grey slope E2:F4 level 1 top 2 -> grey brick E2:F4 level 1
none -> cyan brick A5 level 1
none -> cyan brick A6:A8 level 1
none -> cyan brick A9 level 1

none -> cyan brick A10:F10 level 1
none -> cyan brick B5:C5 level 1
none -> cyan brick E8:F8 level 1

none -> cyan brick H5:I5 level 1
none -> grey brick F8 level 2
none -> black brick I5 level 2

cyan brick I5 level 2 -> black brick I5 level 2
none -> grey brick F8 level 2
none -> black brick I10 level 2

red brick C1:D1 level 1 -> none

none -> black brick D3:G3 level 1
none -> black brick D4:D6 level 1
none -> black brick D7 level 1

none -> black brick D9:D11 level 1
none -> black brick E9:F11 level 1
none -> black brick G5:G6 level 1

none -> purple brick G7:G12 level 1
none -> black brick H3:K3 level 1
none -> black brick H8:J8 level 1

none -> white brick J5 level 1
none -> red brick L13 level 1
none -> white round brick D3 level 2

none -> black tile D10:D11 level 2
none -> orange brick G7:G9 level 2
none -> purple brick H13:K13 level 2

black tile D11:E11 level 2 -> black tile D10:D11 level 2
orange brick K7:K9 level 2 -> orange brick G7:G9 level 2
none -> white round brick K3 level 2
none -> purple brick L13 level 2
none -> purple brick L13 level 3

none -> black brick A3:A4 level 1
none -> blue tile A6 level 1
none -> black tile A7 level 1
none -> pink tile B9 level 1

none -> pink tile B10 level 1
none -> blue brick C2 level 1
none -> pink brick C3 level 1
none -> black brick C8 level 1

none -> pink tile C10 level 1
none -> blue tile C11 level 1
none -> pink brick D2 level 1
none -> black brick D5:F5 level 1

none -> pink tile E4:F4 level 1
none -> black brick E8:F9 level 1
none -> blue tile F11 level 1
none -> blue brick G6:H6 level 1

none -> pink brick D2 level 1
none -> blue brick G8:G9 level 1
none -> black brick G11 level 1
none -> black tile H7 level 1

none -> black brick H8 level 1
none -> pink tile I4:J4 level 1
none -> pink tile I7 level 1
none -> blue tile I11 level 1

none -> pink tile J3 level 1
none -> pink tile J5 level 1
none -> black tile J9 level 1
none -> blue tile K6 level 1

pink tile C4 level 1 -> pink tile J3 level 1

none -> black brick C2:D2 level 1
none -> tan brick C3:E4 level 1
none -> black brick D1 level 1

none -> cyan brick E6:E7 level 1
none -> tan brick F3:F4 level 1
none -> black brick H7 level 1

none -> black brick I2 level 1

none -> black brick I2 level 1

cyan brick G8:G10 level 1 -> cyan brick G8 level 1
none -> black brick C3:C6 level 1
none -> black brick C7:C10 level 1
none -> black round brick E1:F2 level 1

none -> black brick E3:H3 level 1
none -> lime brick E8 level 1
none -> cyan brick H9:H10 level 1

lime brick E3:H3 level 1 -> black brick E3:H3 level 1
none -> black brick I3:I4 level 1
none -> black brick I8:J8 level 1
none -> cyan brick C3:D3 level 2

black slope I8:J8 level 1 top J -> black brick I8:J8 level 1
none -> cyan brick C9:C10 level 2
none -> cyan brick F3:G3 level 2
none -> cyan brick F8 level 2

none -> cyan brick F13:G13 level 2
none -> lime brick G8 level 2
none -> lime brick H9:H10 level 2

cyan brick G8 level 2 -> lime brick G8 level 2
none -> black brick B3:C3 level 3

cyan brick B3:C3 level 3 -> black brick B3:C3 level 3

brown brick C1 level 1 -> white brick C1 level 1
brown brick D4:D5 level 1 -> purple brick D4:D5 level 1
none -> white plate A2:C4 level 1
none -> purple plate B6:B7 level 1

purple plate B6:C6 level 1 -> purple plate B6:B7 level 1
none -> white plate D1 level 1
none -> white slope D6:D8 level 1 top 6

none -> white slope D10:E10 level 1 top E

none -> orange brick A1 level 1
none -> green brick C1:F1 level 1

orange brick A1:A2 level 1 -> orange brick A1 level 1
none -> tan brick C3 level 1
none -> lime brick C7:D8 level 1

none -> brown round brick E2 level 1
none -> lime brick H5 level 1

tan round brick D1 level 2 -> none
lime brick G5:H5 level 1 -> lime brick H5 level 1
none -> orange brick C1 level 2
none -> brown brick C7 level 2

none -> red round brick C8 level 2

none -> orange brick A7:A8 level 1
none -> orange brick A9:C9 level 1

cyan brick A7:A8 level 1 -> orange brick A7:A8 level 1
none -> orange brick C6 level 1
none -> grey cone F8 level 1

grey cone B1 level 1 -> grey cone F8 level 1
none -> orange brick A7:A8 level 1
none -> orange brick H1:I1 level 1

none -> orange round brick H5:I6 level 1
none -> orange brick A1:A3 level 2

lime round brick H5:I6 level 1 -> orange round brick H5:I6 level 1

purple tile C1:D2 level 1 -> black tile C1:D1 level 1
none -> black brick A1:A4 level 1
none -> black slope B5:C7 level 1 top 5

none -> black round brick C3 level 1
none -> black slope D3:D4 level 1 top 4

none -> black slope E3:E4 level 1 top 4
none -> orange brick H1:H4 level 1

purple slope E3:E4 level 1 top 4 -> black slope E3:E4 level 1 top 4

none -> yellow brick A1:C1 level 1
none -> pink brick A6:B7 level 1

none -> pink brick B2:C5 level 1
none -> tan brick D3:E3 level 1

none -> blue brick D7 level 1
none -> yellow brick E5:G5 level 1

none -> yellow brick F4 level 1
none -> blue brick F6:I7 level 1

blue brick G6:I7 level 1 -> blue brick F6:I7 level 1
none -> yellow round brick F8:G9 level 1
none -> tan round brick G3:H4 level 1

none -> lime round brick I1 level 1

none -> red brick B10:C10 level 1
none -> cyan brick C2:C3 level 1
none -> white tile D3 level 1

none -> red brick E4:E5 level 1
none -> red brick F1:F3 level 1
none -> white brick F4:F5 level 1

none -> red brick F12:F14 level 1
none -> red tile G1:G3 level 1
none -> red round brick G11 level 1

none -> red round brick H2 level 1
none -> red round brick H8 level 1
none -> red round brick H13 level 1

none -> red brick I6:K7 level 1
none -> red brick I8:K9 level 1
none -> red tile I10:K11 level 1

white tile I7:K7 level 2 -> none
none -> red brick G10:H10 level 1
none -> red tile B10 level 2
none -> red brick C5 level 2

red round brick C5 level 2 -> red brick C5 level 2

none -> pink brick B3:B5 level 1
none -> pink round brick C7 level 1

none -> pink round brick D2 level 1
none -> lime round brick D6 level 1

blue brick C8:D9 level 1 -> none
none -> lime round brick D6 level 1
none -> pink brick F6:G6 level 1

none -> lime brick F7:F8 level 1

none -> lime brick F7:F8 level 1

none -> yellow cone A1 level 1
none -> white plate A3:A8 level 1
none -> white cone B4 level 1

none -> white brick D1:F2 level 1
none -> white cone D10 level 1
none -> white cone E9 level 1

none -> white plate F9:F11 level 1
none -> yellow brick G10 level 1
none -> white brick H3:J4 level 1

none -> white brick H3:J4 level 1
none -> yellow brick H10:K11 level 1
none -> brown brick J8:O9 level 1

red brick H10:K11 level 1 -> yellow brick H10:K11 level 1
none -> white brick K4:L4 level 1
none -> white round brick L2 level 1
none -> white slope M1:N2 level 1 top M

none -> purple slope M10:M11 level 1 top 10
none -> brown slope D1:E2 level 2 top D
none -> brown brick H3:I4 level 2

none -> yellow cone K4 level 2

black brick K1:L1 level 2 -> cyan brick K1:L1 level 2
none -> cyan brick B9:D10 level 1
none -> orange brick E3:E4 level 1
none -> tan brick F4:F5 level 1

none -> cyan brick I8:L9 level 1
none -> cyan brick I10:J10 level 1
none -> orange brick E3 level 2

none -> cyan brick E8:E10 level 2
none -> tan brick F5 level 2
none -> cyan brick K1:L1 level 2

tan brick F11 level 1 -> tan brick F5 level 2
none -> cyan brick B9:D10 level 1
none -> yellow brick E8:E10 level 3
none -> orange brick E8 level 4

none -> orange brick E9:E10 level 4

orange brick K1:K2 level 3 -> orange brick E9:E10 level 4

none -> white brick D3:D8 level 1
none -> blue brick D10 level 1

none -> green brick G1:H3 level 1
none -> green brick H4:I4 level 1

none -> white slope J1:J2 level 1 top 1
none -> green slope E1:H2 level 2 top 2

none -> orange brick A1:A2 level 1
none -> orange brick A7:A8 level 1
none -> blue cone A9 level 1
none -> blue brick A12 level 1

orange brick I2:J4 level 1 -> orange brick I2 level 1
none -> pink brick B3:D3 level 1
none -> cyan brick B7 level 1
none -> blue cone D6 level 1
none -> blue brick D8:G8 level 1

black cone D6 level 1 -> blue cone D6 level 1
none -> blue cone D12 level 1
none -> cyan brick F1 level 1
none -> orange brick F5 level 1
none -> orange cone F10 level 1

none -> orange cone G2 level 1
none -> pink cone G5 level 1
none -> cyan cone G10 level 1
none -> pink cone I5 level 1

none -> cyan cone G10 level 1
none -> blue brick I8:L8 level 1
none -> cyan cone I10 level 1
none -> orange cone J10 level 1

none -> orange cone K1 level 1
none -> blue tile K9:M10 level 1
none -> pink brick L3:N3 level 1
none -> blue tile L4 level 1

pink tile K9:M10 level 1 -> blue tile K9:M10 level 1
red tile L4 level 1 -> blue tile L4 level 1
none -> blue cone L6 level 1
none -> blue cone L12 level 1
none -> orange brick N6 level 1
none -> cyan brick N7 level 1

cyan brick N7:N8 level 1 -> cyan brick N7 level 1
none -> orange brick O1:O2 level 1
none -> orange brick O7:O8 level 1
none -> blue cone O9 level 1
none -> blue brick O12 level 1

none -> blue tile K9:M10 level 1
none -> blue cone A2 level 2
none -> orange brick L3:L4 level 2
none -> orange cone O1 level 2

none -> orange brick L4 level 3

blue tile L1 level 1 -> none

(Work required)
Transcribe the lines from the first line of the records through the line that contains "none -> black tile J9 level 1", both included, and add nothing else.

(Response area)
grey slope E2:F4 level 1 top 2 -> grey brick E2:F4 level 1
none -> cyan brick A5 level 1
none -> cyan brick A6:A8 level 1
none -> cyan brick A9 level 1

none -> cyan brick A10:F10 level 1
none -> cyan brick B5:C5 level 1
none -> cyan brick E8:F8 level 1

none -> cyan brick H5:I5 level 1
none -> grey brick F8 level 2
none -> black brick I5 level 2

cyan brick I5 level 2 -> black brick I5 level 2
none -> grey brick F8 level 2
none -> black brick I10 level 2

red brick C1:D1 level 1 -> none

none -> black brick D3:G3 level 1
none -> black brick D4:D6 level 1
none -> black brick D7 level 1

none -> black brick D9:D11 level 1
none -> black brick E9:F11 level 1
none -> black brick G5:G6 level 1

none -> purple brick G7:G12 level 1
none -> black brick H3:K3 level 1
none -> black brick H8:J8 level 1

none -> white brick J5 level 1
none -> red brick L13 level 1
none -> white round brick D3 level 2

none -> black tile D10:D11 level 2
none -> orange brick G7:G9 level 2
none -> purple brick H13:K13 level 2

black tile D11:E11 level 2 -> black tile D10:D11 level 2
orange brick K7:K9 level 2 -> orange brick G7:G9 level 2
none -> white round brick K3 level 2
none -> purple brick L13 level 2
none -> purple brick L13 level 3

none -> black brick A3:A4 level 1
none -> blue tile A6 level 1
none -> black tile A7 level 1
none -> pink tile B9 level 1

none -> pink tile B10 level 1
none -> blue brick C2 level 1
none -> pink brick C3 level 1
none -> black brick C8 level 1

none -> pink tile C10 level 1
none -> blue tile C11 level 1
none -> pink brick D2 level 1
none -> black brick D5:F5 level 1

none -> pink tile E4:F4 level 1
none -> black brick E8:F9 level 1
none -> blue tile F11 level 1
none -> blue brick G6:H6 level 1

none -> pink brick D2 level 1
none -> blue brick G8:G9 level 1
none -> black brick G11 level 1
none -> black tile H7 level 1

none -> black brick H8 level 1
none -> pink tile I4:J4 level 1
none -> pink tile I7 level 1
none -> blue tile I11 level 1

none -> pink tile J3 level 1
none -> pink tile J5 level 1
none -> black tile J9 level 1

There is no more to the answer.